**Assigned task:**
This task calls for copying every line of the records that includes the word "purple".

──────────

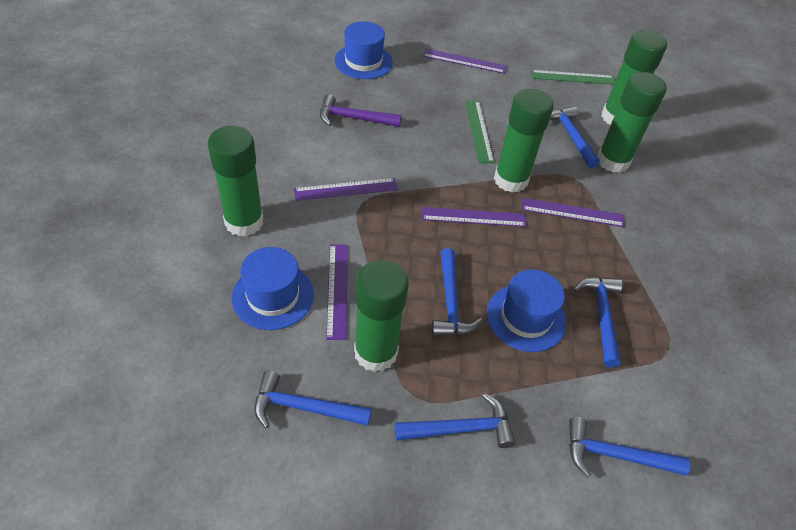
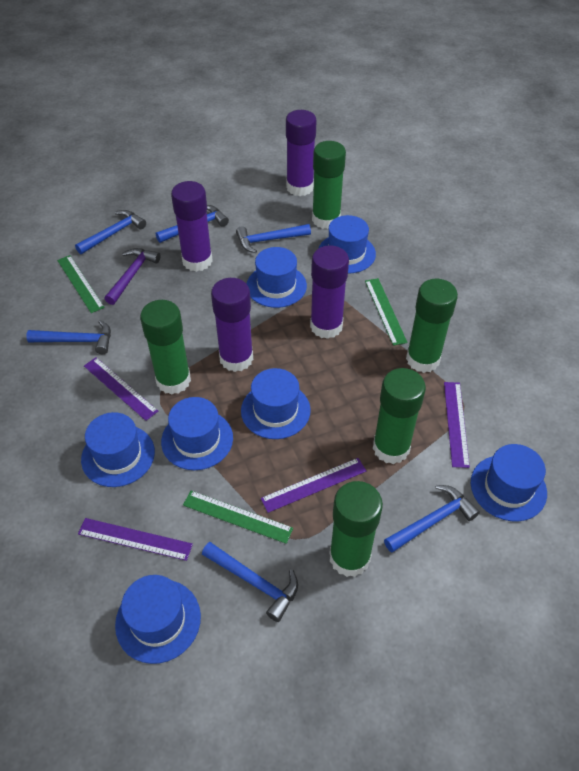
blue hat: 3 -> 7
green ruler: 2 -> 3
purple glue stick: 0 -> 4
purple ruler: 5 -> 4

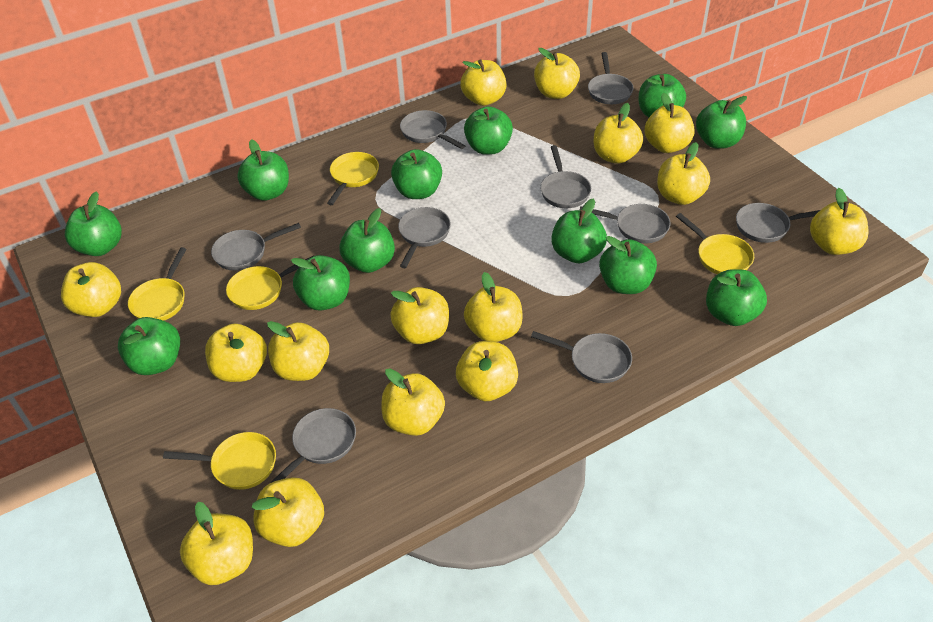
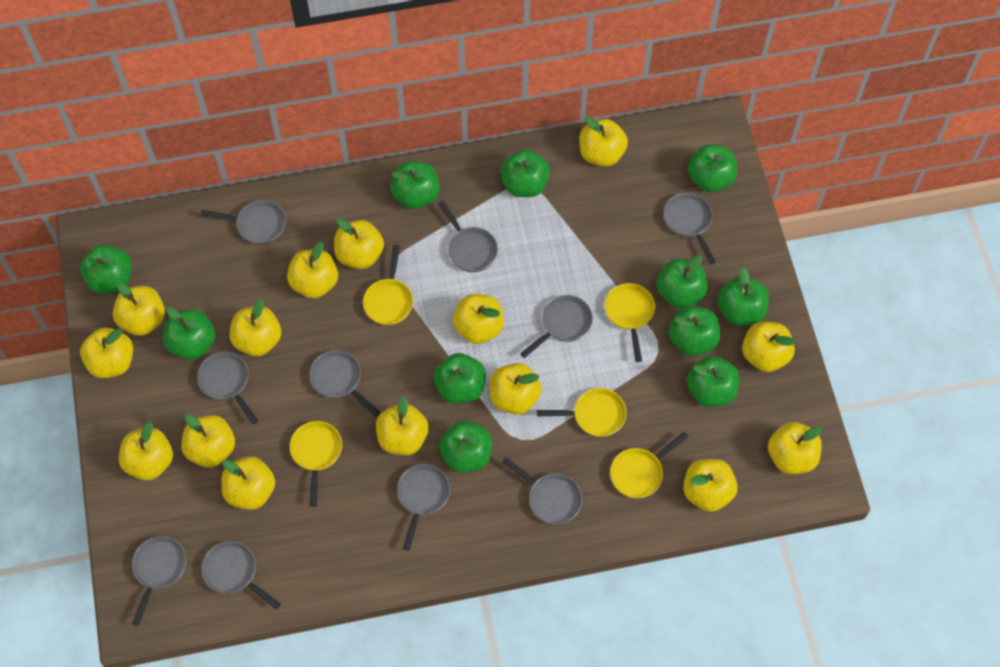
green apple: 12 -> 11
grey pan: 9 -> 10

──────────

**Result for this exercise:**
purple glue stick: 0 -> 4
purple ruler: 5 -> 4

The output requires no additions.